┌──
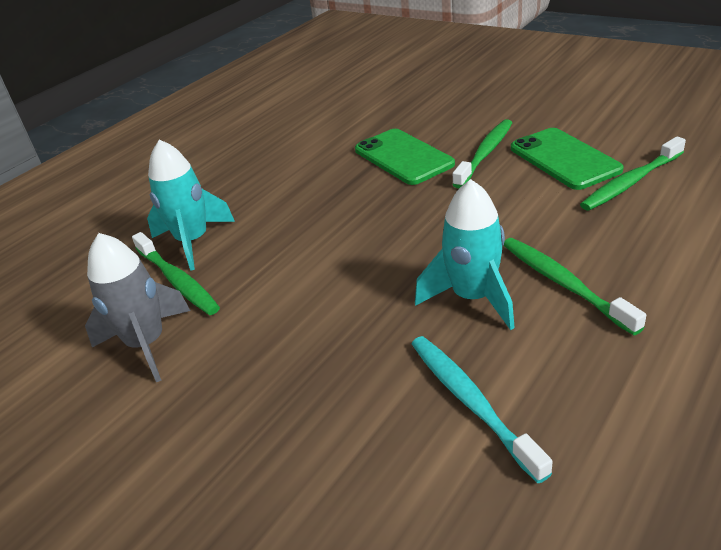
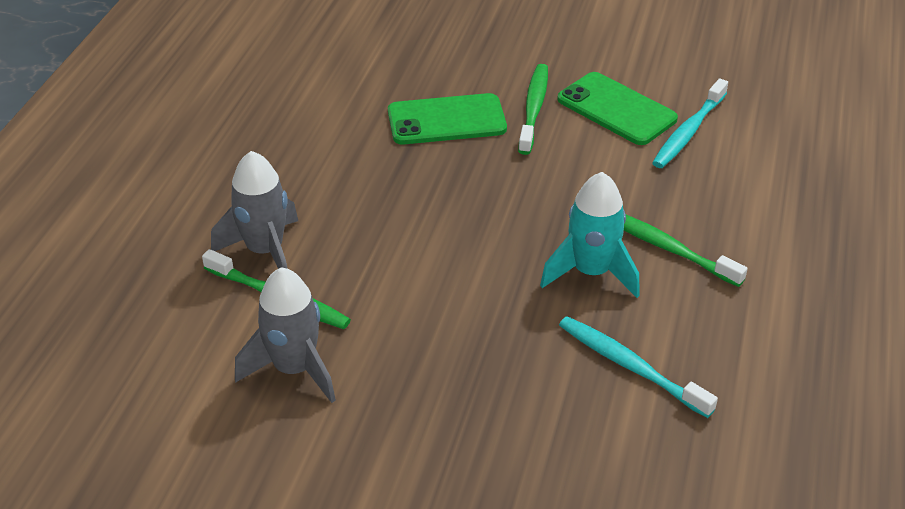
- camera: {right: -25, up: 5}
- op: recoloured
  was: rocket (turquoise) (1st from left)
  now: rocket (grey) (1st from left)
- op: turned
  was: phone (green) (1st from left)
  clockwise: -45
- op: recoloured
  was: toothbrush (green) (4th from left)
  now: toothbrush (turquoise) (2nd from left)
└──
* [Assigned task] An exact retyping of the material, minus the pictures, is the required answer.

* [Answer area]
- camera: {right: -25, up: 5}
- op: recoloured
  was: rocket (turquoise) (1st from left)
  now: rocket (grey) (1st from left)
- op: turned
  was: phone (green) (1st from left)
  clockwise: -45
- op: recoloured
  was: toothbrush (green) (4th from left)
  now: toothbrush (turquoise) (2nd from left)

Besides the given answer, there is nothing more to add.